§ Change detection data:
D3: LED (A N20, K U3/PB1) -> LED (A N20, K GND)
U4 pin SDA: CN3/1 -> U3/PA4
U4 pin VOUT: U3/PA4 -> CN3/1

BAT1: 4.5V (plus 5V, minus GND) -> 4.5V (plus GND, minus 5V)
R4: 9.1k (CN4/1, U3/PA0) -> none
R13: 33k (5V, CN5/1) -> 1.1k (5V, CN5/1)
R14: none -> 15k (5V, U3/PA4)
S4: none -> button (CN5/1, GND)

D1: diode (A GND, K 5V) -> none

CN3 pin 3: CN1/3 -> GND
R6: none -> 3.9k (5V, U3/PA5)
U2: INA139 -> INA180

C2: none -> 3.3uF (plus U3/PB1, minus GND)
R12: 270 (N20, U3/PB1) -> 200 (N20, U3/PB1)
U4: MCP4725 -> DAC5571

---

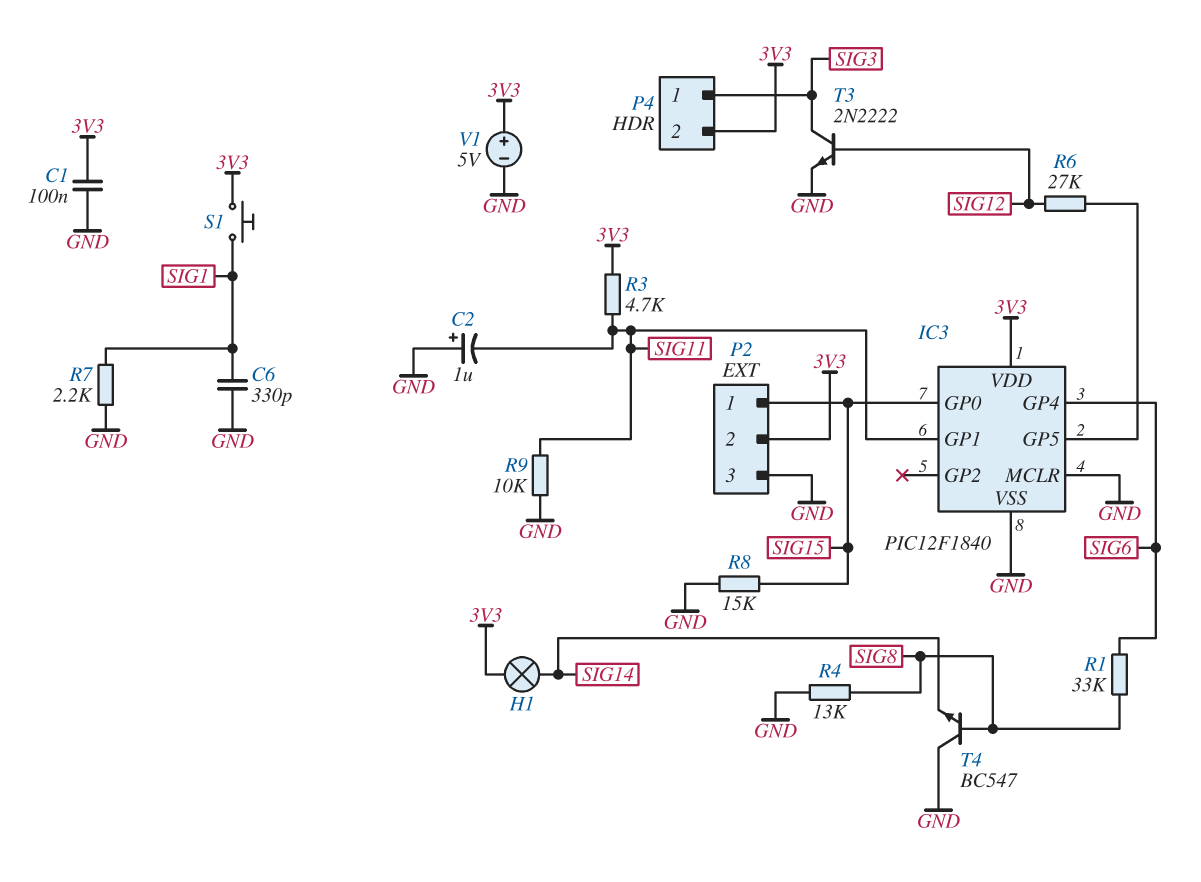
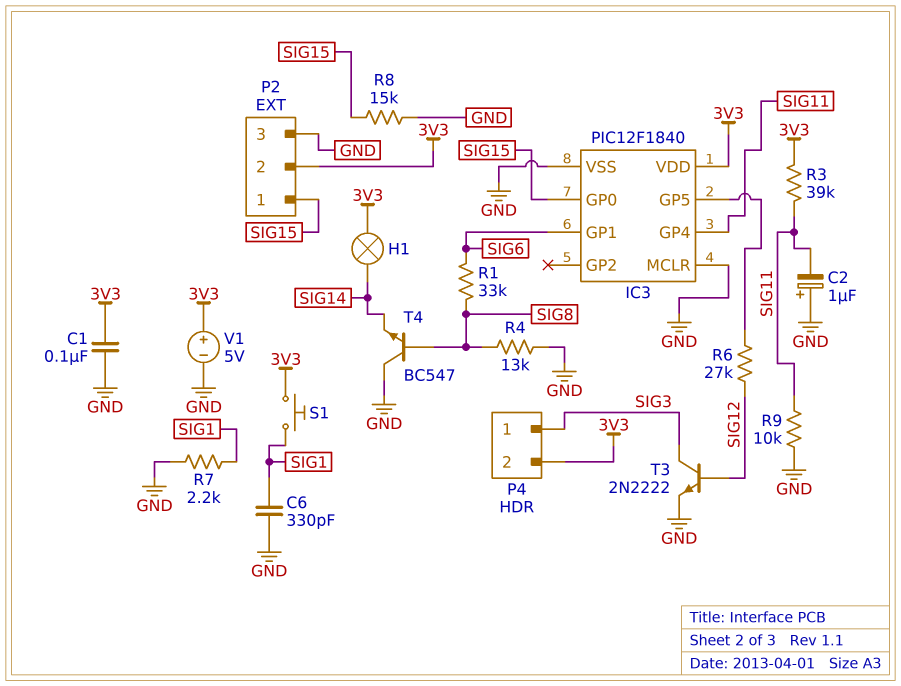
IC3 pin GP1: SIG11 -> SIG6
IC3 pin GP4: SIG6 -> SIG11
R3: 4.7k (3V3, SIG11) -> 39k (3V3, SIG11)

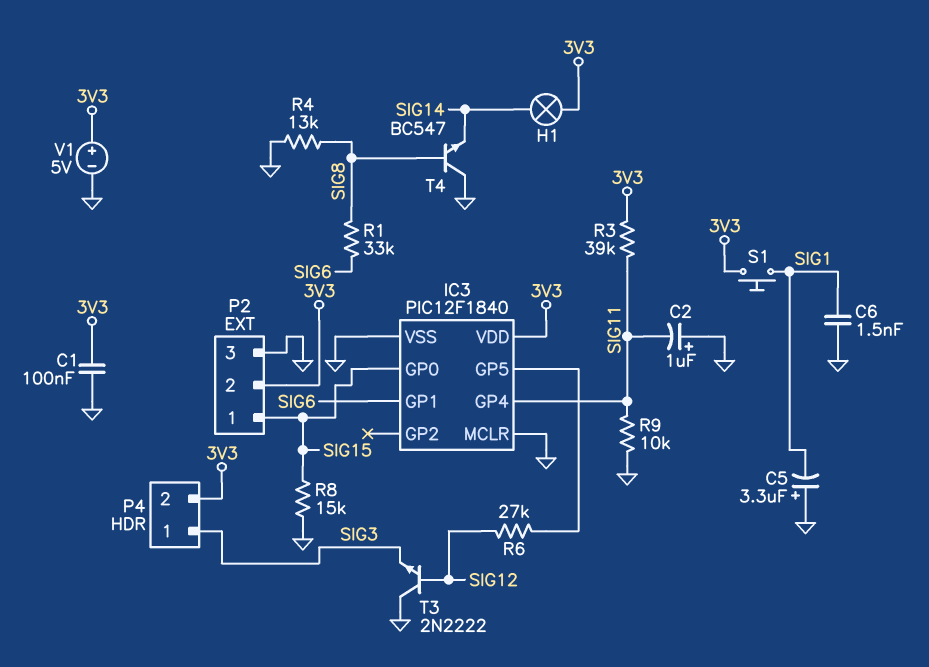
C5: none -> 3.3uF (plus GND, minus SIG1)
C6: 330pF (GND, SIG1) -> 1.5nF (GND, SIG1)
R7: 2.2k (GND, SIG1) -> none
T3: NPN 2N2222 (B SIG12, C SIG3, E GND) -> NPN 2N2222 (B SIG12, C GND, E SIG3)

§ Brief: Output, from the data above, the lines from the line with "D3: LED (A N20, K" to the line with "D1: diode (A GND, K 5V) -> none" exactly as they stand, both ends included and nothing else.

§ Reply:
D3: LED (A N20, K U3/PB1) -> LED (A N20, K GND)
U4 pin SDA: CN3/1 -> U3/PA4
U4 pin VOUT: U3/PA4 -> CN3/1

BAT1: 4.5V (plus 5V, minus GND) -> 4.5V (plus GND, minus 5V)
R4: 9.1k (CN4/1, U3/PA0) -> none
R13: 33k (5V, CN5/1) -> 1.1k (5V, CN5/1)
R14: none -> 15k (5V, U3/PA4)
S4: none -> button (CN5/1, GND)

D1: diode (A GND, K 5V) -> none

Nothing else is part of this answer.